- Exercise input
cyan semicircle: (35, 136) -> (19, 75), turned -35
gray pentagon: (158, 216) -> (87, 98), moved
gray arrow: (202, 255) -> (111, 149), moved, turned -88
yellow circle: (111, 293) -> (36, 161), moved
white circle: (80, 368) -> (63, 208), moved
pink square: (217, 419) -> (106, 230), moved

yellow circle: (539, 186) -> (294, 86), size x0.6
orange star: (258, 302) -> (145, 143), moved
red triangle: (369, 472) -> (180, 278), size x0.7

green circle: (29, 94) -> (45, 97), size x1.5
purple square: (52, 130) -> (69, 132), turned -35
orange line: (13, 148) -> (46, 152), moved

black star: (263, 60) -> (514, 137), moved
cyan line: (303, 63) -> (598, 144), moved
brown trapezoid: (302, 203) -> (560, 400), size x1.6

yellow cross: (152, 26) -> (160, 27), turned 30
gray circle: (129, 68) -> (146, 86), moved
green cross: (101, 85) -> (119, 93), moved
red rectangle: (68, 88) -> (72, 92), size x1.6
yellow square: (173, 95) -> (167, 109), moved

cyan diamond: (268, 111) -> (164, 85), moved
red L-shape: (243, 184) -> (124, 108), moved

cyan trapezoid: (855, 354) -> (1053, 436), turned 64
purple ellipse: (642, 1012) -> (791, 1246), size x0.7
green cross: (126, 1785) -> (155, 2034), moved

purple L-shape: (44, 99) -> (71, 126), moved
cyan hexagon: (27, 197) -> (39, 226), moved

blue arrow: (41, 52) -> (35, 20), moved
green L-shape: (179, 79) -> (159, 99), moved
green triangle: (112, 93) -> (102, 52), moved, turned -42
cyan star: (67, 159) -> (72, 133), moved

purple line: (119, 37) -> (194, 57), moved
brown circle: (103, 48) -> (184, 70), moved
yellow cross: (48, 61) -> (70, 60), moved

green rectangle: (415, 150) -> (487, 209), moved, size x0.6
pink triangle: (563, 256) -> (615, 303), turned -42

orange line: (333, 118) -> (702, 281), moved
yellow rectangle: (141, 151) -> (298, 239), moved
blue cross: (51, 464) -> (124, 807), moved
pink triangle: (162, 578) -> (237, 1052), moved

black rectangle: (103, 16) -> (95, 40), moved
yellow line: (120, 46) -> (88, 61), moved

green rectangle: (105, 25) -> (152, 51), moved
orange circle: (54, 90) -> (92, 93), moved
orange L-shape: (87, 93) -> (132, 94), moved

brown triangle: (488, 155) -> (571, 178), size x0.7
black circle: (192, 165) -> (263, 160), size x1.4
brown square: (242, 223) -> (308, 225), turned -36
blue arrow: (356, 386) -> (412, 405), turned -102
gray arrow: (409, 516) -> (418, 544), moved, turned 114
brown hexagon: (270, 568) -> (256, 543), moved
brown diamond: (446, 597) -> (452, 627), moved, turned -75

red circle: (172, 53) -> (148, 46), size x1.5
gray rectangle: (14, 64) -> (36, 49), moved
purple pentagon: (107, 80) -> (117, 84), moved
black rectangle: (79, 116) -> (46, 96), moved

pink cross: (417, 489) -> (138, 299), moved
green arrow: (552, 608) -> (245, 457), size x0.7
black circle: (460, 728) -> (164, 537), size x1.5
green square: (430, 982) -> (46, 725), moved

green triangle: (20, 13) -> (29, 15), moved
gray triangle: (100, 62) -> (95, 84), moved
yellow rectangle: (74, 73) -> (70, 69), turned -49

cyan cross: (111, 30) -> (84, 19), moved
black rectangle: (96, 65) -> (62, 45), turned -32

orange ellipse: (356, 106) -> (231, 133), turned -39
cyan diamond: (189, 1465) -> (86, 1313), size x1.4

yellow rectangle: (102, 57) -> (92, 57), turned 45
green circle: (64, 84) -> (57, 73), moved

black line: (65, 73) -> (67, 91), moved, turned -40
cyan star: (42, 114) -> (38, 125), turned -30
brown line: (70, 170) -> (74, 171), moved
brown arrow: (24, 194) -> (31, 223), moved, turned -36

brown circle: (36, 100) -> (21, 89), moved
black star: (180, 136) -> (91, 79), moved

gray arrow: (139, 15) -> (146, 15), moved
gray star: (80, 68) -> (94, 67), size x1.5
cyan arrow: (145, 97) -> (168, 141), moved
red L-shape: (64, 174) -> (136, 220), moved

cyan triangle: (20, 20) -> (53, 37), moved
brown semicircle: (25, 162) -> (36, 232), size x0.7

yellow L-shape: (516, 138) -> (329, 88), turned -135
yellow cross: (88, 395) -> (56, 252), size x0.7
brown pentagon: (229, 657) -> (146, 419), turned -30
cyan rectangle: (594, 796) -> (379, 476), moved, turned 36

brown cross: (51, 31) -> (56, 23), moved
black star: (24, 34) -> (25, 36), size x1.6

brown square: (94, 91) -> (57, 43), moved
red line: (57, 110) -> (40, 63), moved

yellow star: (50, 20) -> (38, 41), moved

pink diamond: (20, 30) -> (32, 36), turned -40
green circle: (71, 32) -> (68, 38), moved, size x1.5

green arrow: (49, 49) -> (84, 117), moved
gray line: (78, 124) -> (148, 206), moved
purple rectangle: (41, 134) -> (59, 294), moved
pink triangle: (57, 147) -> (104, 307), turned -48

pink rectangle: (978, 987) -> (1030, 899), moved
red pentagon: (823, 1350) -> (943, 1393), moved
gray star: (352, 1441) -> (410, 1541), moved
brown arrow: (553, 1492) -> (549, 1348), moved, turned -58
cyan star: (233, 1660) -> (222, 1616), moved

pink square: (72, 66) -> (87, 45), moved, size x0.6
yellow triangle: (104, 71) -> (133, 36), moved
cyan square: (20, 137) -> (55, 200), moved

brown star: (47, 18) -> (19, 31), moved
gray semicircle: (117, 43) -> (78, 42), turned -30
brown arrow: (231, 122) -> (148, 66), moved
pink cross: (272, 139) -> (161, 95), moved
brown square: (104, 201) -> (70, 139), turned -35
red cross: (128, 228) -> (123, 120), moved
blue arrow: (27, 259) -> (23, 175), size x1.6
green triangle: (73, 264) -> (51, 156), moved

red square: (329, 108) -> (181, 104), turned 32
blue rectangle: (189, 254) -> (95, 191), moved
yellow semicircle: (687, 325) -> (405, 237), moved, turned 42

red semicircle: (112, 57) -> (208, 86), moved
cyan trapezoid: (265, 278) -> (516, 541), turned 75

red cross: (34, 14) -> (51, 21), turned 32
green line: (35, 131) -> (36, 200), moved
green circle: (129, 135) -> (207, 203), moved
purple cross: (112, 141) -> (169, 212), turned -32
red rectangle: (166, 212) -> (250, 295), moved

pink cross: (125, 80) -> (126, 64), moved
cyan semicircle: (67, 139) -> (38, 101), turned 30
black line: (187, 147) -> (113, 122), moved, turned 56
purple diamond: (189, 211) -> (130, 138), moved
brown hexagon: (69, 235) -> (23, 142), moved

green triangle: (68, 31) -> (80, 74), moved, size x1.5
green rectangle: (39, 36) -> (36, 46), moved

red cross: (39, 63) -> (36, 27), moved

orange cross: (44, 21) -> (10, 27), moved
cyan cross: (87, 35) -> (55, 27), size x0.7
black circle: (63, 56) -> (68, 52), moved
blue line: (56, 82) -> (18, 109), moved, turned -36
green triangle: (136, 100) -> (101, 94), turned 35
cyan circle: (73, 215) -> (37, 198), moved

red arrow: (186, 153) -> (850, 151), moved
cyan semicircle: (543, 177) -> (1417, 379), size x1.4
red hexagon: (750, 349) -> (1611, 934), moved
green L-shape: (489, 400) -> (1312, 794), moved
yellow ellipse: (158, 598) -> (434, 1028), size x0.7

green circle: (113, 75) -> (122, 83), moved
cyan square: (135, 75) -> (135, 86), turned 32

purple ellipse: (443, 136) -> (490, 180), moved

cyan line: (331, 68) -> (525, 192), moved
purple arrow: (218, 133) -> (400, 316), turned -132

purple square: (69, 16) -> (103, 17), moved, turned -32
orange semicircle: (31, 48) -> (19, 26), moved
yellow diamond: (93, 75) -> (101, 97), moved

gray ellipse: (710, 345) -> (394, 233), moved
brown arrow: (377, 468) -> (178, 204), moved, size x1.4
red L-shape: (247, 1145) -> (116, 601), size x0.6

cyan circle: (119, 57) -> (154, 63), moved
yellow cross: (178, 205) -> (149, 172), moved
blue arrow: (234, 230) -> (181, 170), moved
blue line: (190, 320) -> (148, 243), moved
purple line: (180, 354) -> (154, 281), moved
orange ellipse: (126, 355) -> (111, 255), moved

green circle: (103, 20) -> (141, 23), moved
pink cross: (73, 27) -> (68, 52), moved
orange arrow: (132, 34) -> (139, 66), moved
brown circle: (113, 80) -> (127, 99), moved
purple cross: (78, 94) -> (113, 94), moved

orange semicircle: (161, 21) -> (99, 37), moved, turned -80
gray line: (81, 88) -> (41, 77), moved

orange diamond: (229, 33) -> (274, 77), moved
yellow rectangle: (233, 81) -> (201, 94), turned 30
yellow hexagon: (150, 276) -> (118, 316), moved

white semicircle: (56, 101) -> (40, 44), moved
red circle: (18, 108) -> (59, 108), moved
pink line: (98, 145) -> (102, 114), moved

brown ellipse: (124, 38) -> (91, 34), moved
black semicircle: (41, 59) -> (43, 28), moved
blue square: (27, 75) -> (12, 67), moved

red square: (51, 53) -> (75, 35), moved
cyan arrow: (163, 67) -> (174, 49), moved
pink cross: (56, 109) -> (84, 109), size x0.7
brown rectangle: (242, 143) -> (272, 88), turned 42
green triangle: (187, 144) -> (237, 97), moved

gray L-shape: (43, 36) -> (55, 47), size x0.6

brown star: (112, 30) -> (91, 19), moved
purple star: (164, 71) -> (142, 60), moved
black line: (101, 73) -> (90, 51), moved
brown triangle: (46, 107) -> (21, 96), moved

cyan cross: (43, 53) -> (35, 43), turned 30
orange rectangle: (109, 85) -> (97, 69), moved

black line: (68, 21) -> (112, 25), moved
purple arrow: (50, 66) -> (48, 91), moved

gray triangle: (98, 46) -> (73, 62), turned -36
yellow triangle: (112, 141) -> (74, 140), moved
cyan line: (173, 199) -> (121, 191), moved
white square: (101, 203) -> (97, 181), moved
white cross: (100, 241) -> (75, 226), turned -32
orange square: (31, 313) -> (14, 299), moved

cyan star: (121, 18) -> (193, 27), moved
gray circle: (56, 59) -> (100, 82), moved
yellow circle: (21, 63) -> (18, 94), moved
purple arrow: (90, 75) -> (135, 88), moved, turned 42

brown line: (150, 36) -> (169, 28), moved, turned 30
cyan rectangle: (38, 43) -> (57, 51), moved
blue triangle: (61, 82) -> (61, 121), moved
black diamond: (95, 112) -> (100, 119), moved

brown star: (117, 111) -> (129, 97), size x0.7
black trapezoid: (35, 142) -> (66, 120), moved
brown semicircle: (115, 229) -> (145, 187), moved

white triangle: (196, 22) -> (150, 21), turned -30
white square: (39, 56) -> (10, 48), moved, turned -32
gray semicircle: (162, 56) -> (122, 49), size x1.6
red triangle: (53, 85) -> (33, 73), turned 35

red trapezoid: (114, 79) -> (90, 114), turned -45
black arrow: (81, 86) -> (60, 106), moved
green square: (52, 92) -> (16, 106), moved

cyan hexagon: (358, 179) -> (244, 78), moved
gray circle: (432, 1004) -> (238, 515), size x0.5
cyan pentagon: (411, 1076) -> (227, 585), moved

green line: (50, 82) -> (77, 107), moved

- Your task
Your answer must consist solely of the lines above between the line holding "pink cross: (125, 80) -> (126, 64), moved" and the line holding "green triangle: (68, 31)", inclusive, copied exactly.

- Response to this task
pink cross: (125, 80) -> (126, 64), moved
cyan semicircle: (67, 139) -> (38, 101), turned 30
black line: (187, 147) -> (113, 122), moved, turned 56
purple diamond: (189, 211) -> (130, 138), moved
brown hexagon: (69, 235) -> (23, 142), moved

green triangle: (68, 31) -> (80, 74), moved, size x1.5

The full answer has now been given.